Work instruction: Look below for the line that contains "camera: 90 degrees right, 10 degrees down" and the line that contains "(704, 294) = (480, 510): yellow apple -> none", then restate both of them and every line in between, exactly. No picture goes in the copy.

Segment Start: Working data

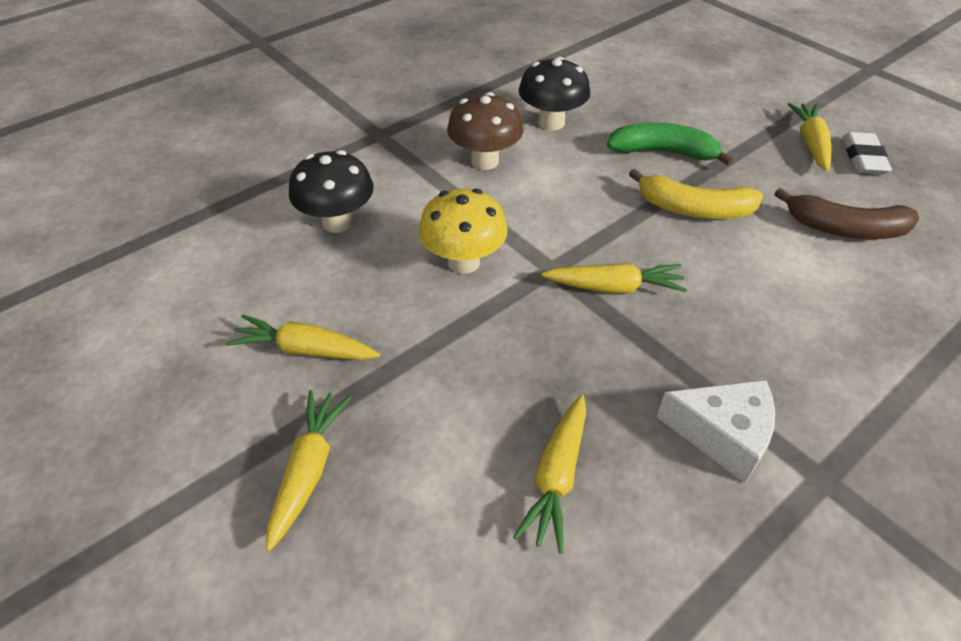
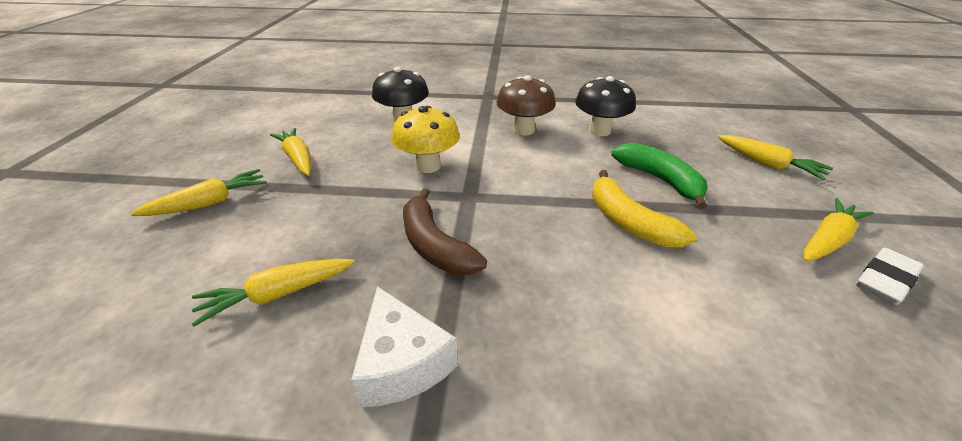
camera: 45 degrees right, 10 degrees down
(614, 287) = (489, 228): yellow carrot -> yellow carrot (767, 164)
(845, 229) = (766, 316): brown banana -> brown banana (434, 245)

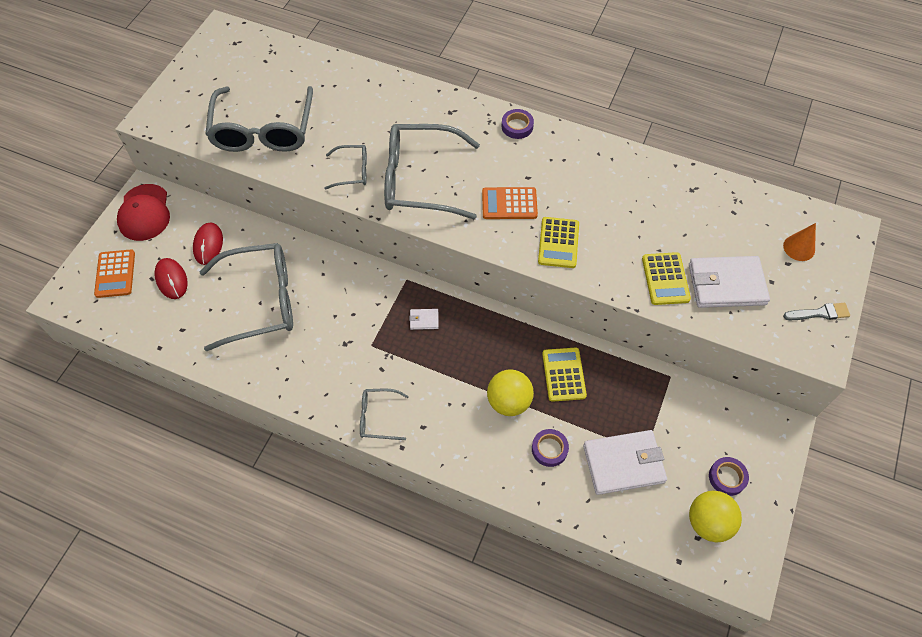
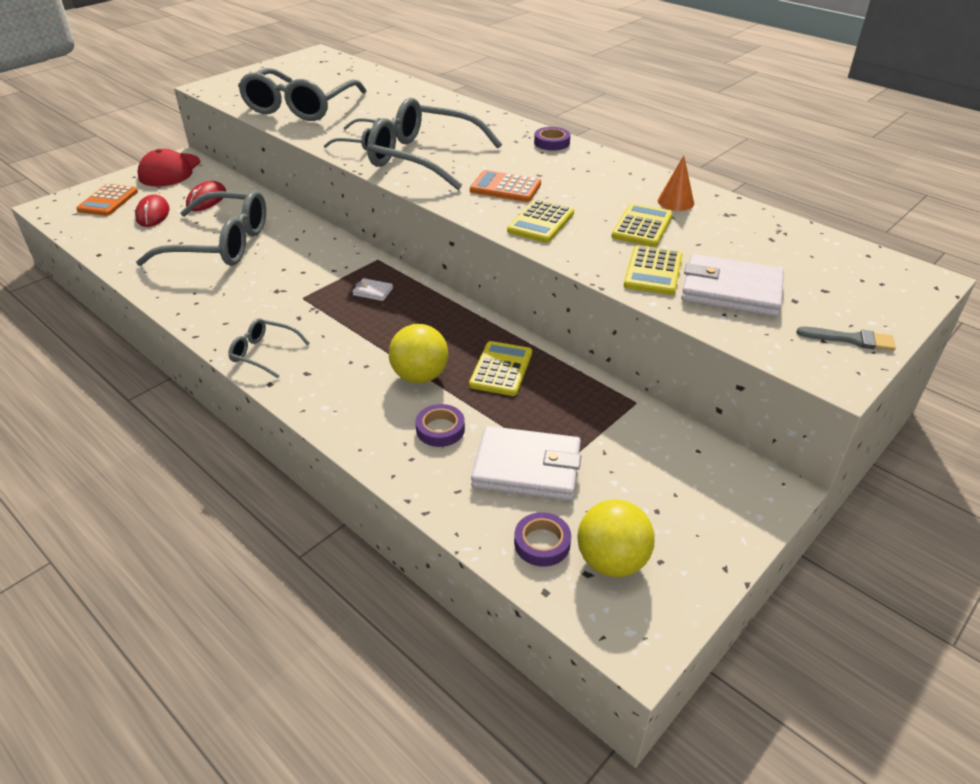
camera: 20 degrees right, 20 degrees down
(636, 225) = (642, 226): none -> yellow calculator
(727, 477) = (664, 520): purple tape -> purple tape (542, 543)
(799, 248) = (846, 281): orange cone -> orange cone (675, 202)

Segment End: Working data
Segment Start: Working data

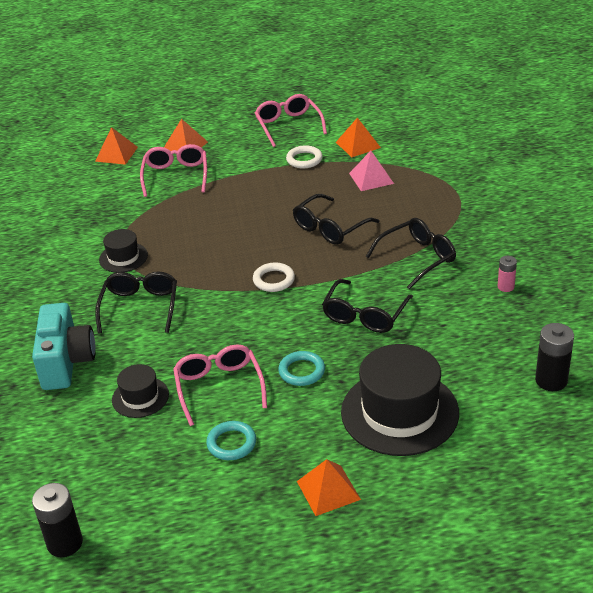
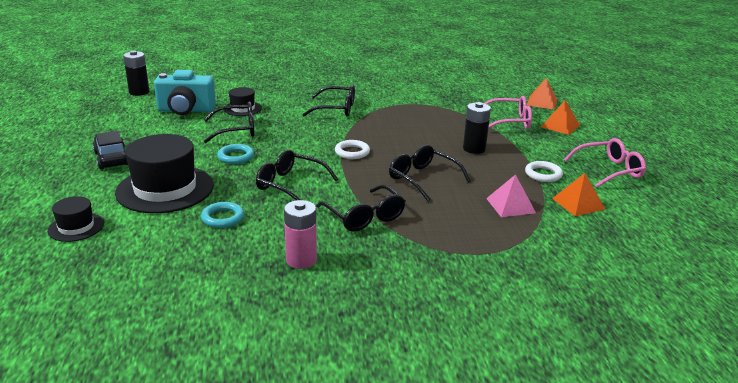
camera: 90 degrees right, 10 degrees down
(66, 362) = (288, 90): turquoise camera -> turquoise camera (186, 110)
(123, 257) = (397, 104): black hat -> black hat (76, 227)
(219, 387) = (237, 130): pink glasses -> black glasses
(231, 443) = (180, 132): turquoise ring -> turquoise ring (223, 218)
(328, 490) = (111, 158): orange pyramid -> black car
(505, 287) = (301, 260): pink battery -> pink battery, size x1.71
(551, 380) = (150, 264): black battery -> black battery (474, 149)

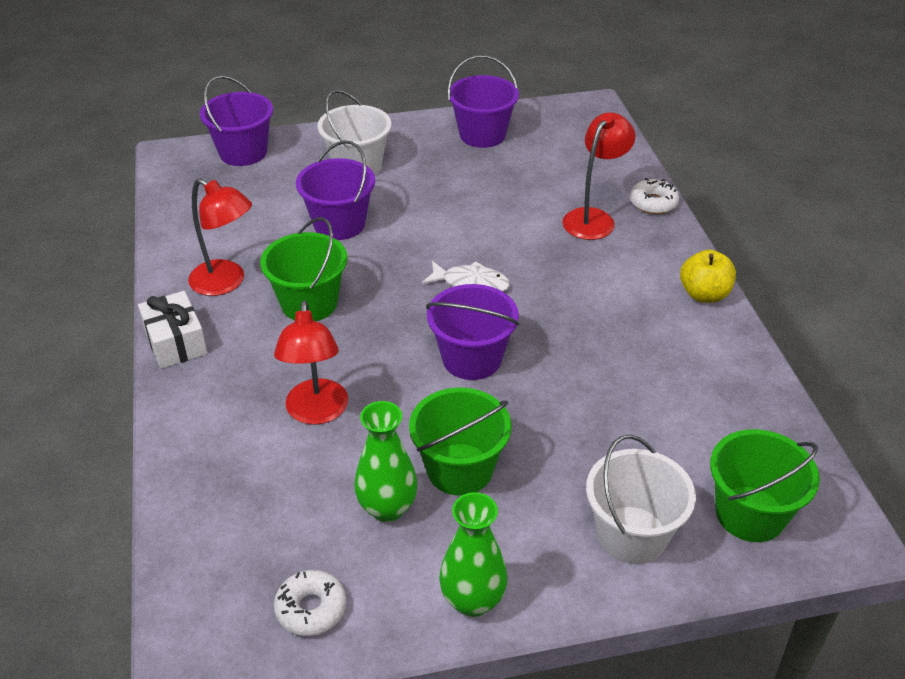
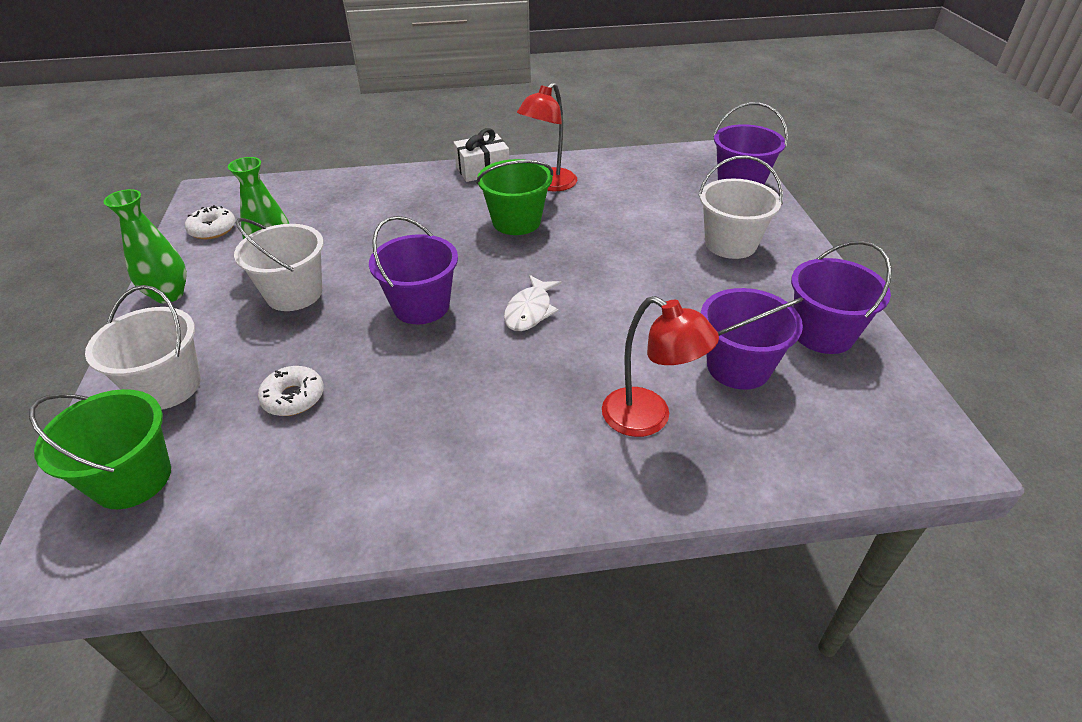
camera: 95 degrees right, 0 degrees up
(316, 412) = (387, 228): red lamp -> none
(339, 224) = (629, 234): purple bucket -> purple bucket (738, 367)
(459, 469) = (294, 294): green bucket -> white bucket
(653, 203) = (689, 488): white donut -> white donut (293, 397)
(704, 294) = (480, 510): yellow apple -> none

Segment End: Working data

Answer box:
camera: 90 degrees right, 10 degrees down
(66, 362) = (288, 90): turquoise camera -> turquoise camera (186, 110)
(123, 257) = (397, 104): black hat -> black hat (76, 227)
(219, 387) = (237, 130): pink glasses -> black glasses
(231, 443) = (180, 132): turquoise ring -> turquoise ring (223, 218)
(328, 490) = (111, 158): orange pyramid -> black car
(505, 287) = (301, 260): pink battery -> pink battery, size x1.71
(551, 380) = (150, 264): black battery -> black battery (474, 149)

camera: 95 degrees right, 0 degrees up
(316, 412) = (387, 228): red lamp -> none
(339, 224) = (629, 234): purple bucket -> purple bucket (738, 367)
(459, 469) = (294, 294): green bucket -> white bucket
(653, 203) = (689, 488): white donut -> white donut (293, 397)
(704, 294) = (480, 510): yellow apple -> none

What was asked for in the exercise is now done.